» **Geometric shape edit sequences**:
*** Block opens ***

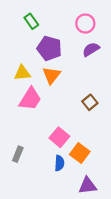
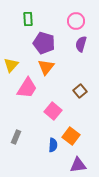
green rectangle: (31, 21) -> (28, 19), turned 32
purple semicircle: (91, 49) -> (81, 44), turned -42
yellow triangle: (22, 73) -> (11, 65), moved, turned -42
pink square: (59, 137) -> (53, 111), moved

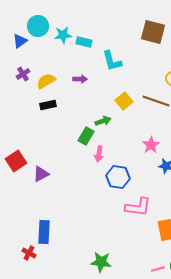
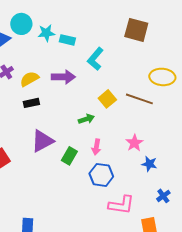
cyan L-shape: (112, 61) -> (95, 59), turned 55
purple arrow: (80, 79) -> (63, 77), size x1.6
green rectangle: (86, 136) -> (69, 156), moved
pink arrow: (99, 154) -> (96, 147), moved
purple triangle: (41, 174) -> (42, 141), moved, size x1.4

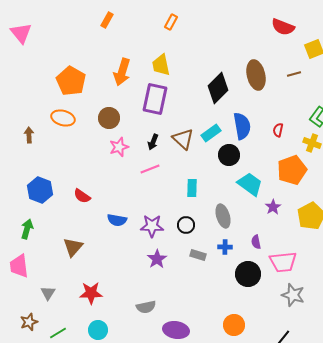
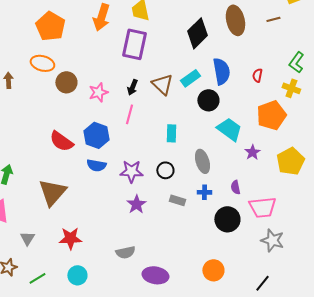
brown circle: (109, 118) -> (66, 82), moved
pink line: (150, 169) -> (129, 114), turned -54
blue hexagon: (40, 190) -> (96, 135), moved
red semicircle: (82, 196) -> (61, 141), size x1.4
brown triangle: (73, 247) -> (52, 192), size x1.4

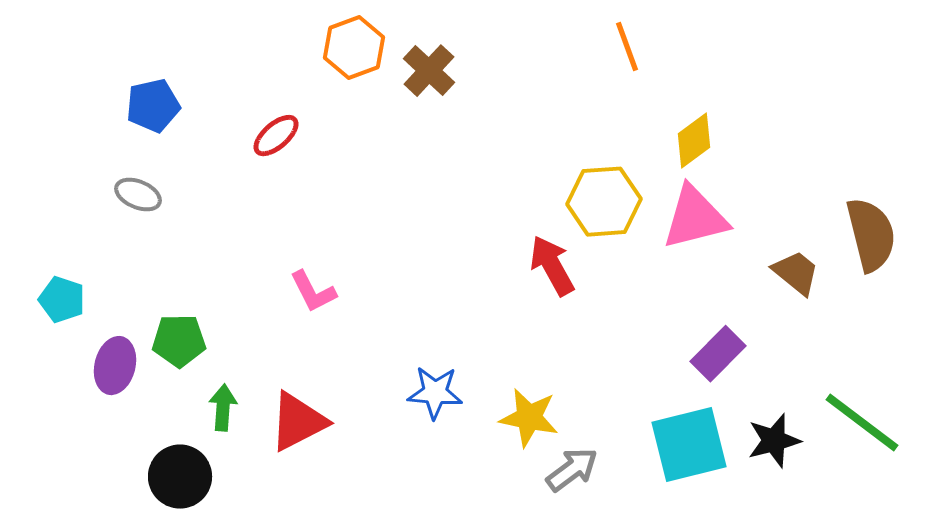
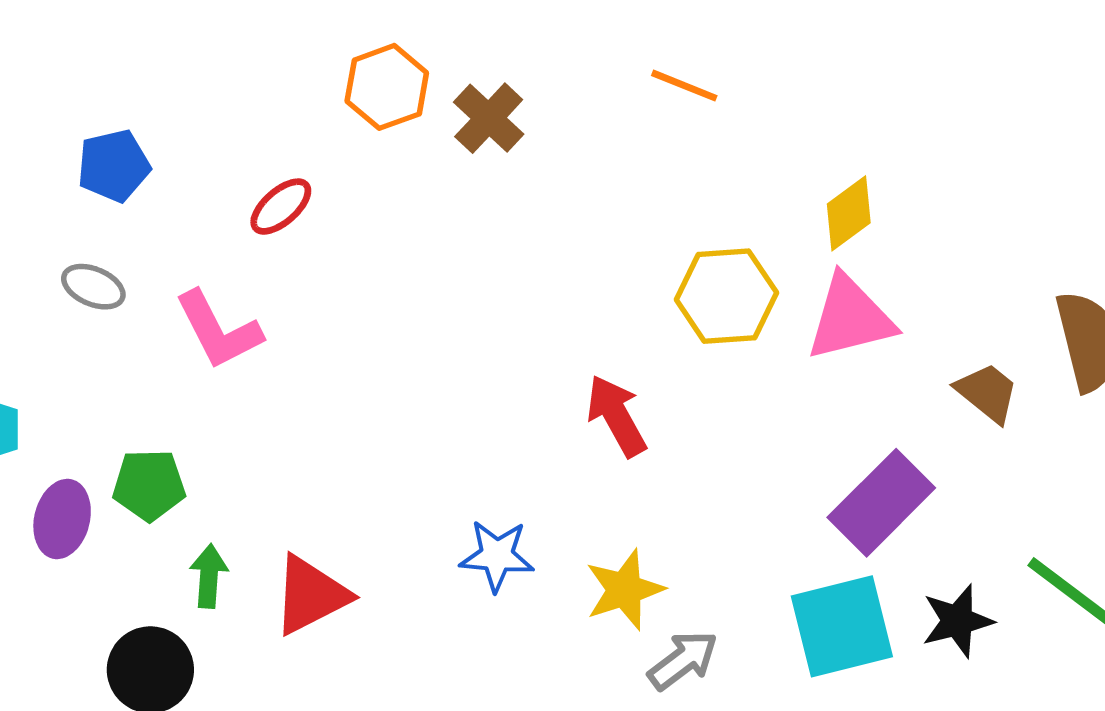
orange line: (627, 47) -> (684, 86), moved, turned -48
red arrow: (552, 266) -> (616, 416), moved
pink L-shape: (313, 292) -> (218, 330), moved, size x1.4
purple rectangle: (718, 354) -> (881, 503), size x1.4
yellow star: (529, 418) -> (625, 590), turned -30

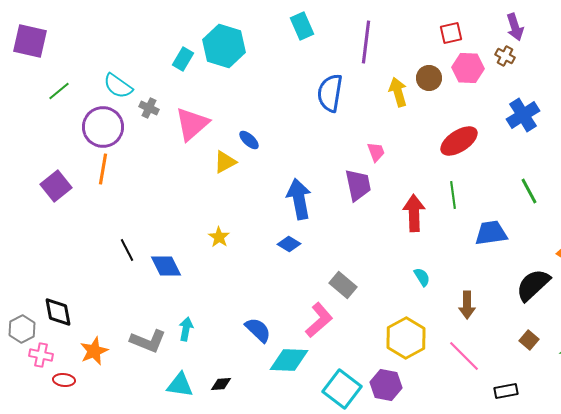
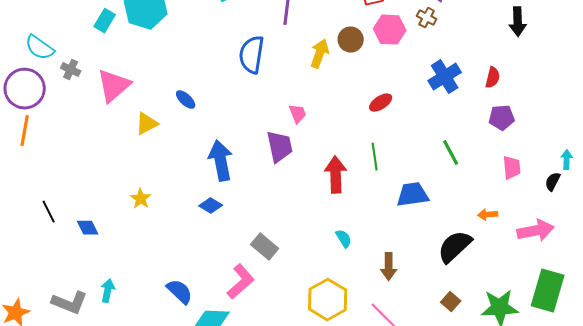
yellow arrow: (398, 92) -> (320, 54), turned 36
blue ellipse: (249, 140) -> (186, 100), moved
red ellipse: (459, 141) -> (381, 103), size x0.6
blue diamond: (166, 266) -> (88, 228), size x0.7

*** Block closes ***

Now transcribe all the entries above exactly, so that no picture is carried over.

» **Solved problem**:
green rectangle: (31, 21) -> (28, 19), turned 32
purple semicircle: (91, 49) -> (81, 44), turned -42
yellow triangle: (22, 73) -> (11, 65), moved, turned -42
pink square: (59, 137) -> (53, 111), moved

cyan L-shape: (112, 61) -> (95, 59), turned 55
purple arrow: (80, 79) -> (63, 77), size x1.6
green rectangle: (86, 136) -> (69, 156), moved
pink arrow: (99, 154) -> (96, 147), moved
purple triangle: (41, 174) -> (42, 141), moved, size x1.4

brown circle: (109, 118) -> (66, 82), moved
pink line: (150, 169) -> (129, 114), turned -54
blue hexagon: (40, 190) -> (96, 135), moved
red semicircle: (82, 196) -> (61, 141), size x1.4
brown triangle: (73, 247) -> (52, 192), size x1.4

orange line: (627, 47) -> (684, 86), moved, turned -48
red arrow: (552, 266) -> (616, 416), moved
pink L-shape: (313, 292) -> (218, 330), moved, size x1.4
purple rectangle: (718, 354) -> (881, 503), size x1.4
yellow star: (529, 418) -> (625, 590), turned -30

yellow arrow: (398, 92) -> (320, 54), turned 36
blue ellipse: (249, 140) -> (186, 100), moved
red ellipse: (459, 141) -> (381, 103), size x0.6
blue diamond: (166, 266) -> (88, 228), size x0.7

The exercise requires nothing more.